[THE DATA Boundary: Start]

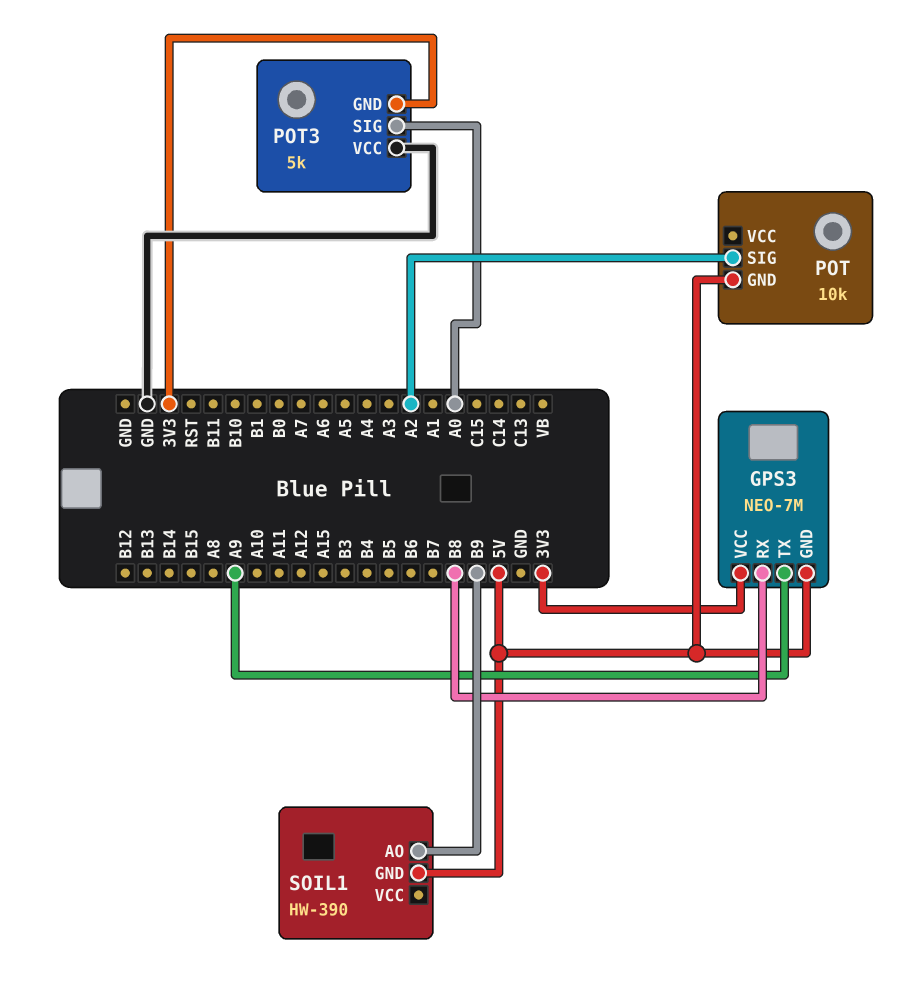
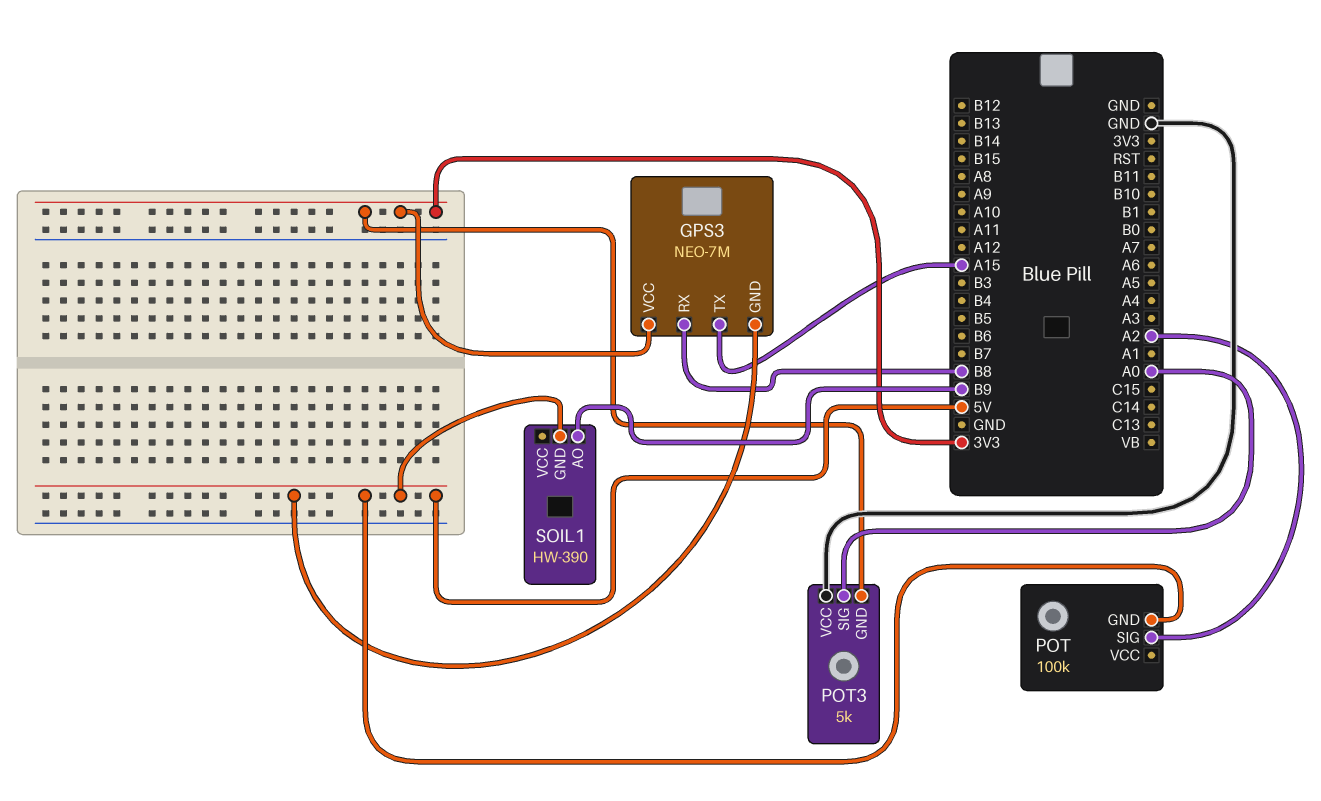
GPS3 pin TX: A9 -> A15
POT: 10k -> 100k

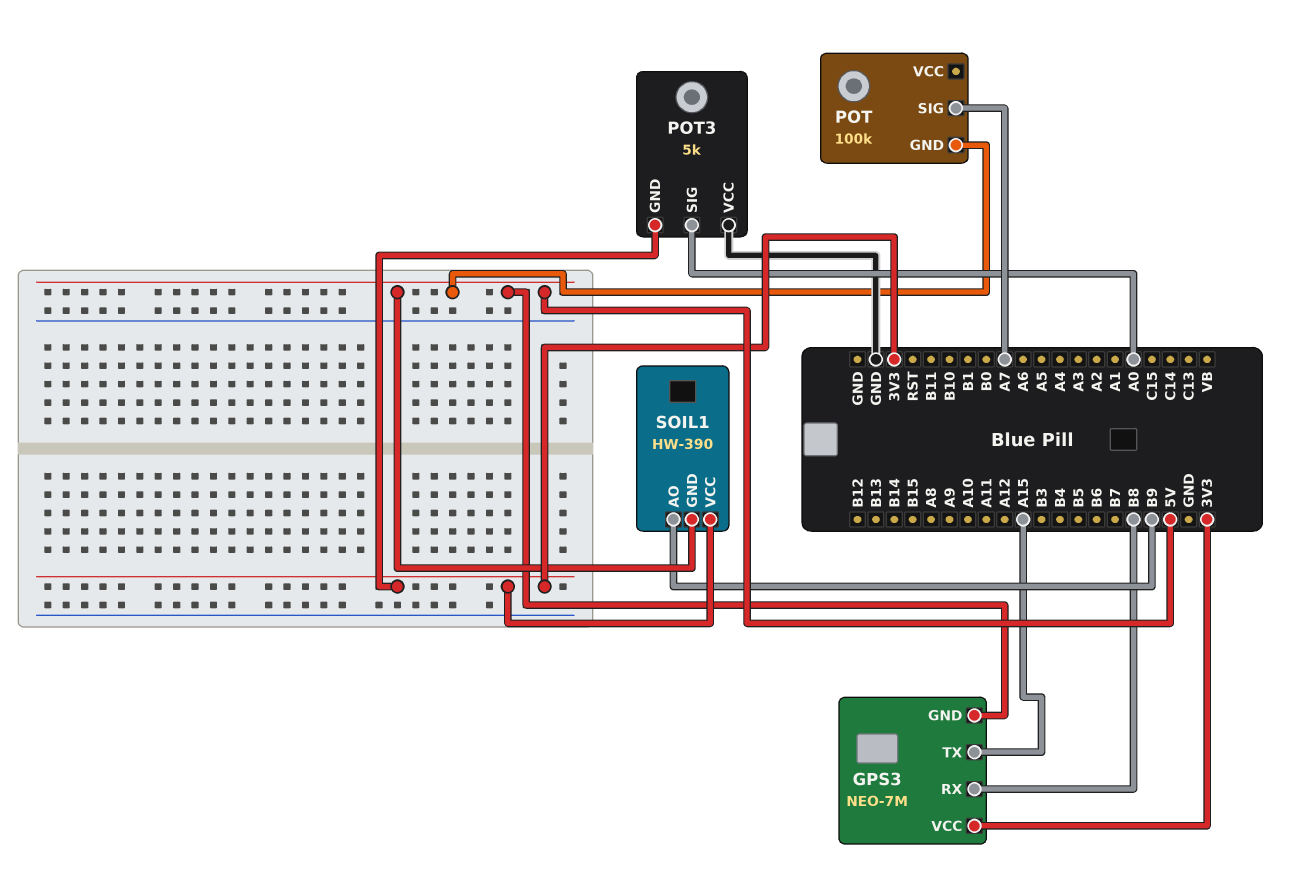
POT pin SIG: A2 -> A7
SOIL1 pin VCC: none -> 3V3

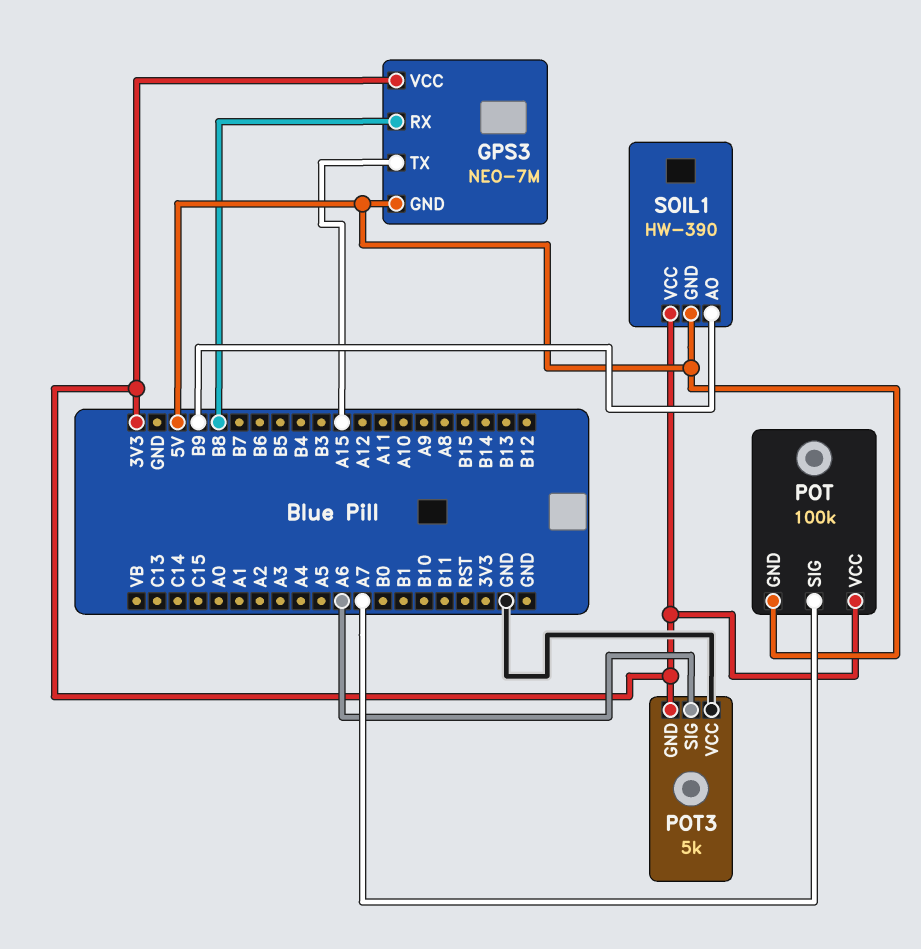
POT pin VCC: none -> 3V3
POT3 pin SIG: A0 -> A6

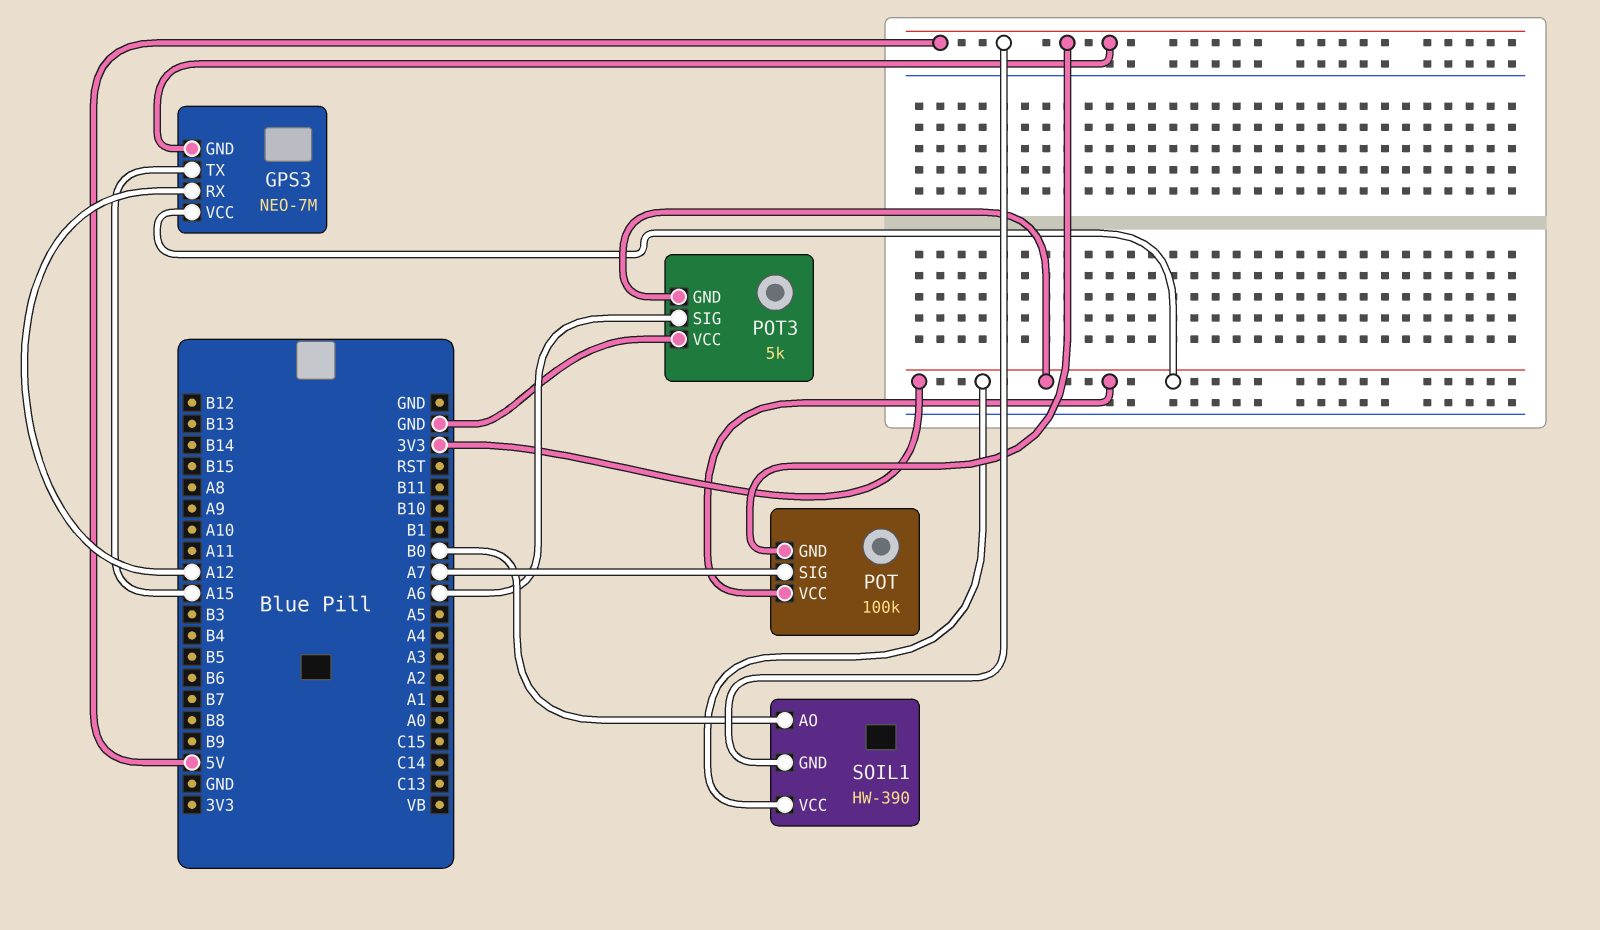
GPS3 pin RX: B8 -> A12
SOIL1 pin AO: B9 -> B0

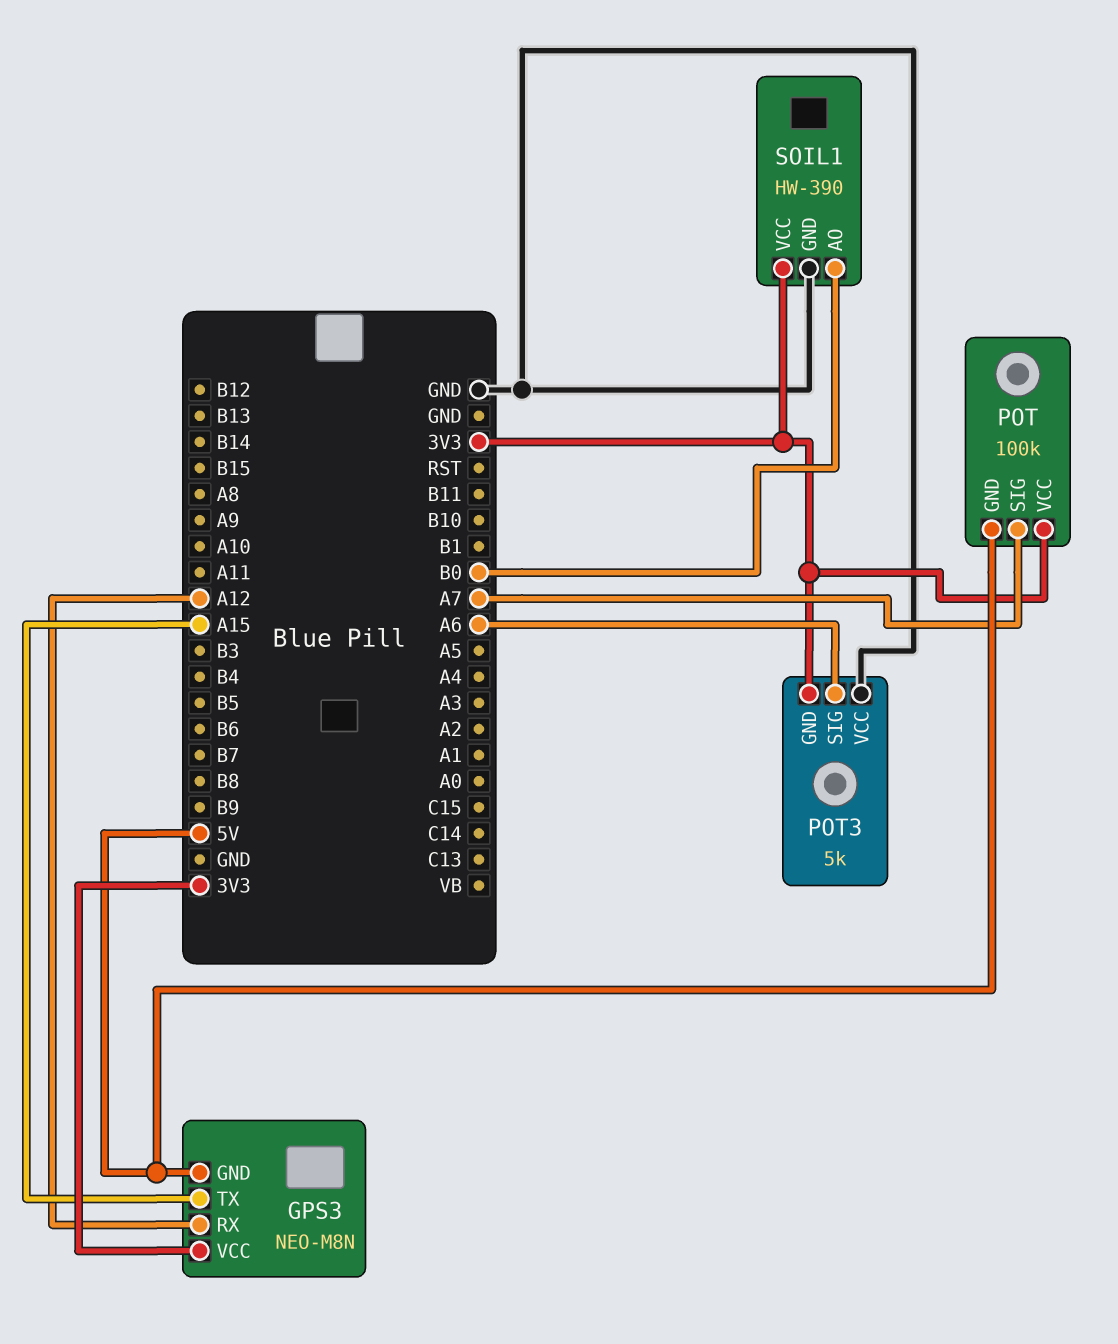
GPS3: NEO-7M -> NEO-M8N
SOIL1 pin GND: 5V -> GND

[THE DATA Boundary: End]

Only the lines from the one containing "GPS3 pin RX: B8 -> A12" through the last line of the entries above, both included, belong in the answer, written out exactly; pictures do not.

### EXERCISE SOLUTION
GPS3 pin RX: B8 -> A12
SOIL1 pin AO: B9 -> B0

GPS3: NEO-7M -> NEO-M8N
SOIL1 pin GND: 5V -> GND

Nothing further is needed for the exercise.